PROVIDED DATA:

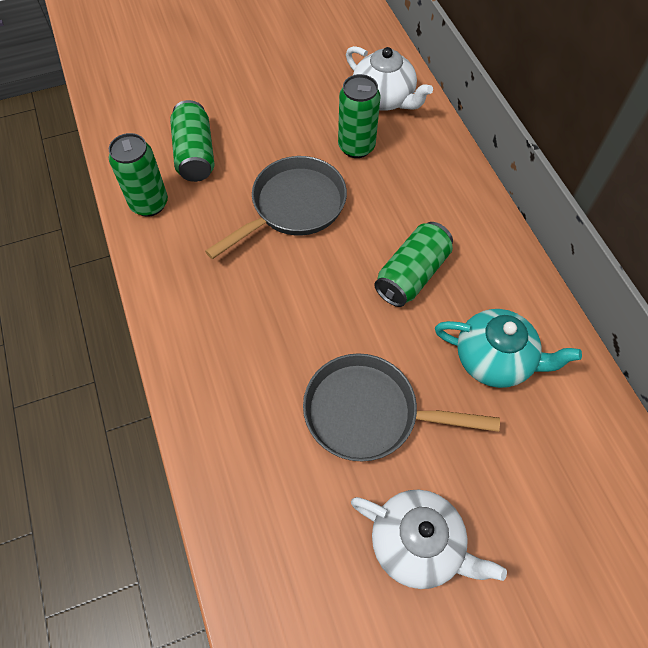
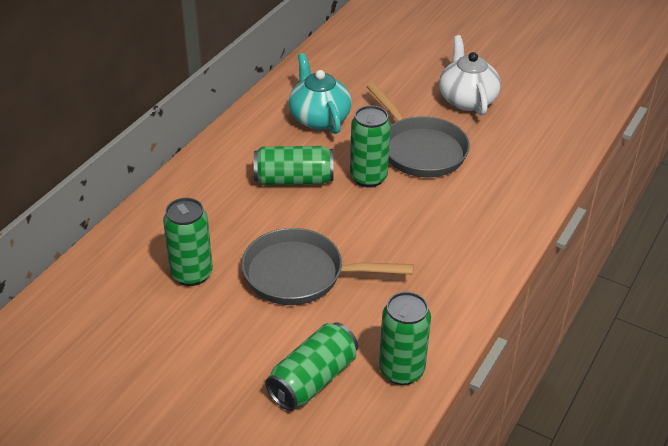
camera: 130 degrees left, 20 degrees down
(365, 334) = (368, 177): none -> green can
(384, 98) = (108, 288): white teapot -> none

EXERCISE AIM: What is needed is the whole listing again, set down exactly, without its pictures.

EXERCISE ANSWER:
camera: 130 degrees left, 20 degrees down
(365, 334) = (368, 177): none -> green can
(384, 98) = (108, 288): white teapot -> none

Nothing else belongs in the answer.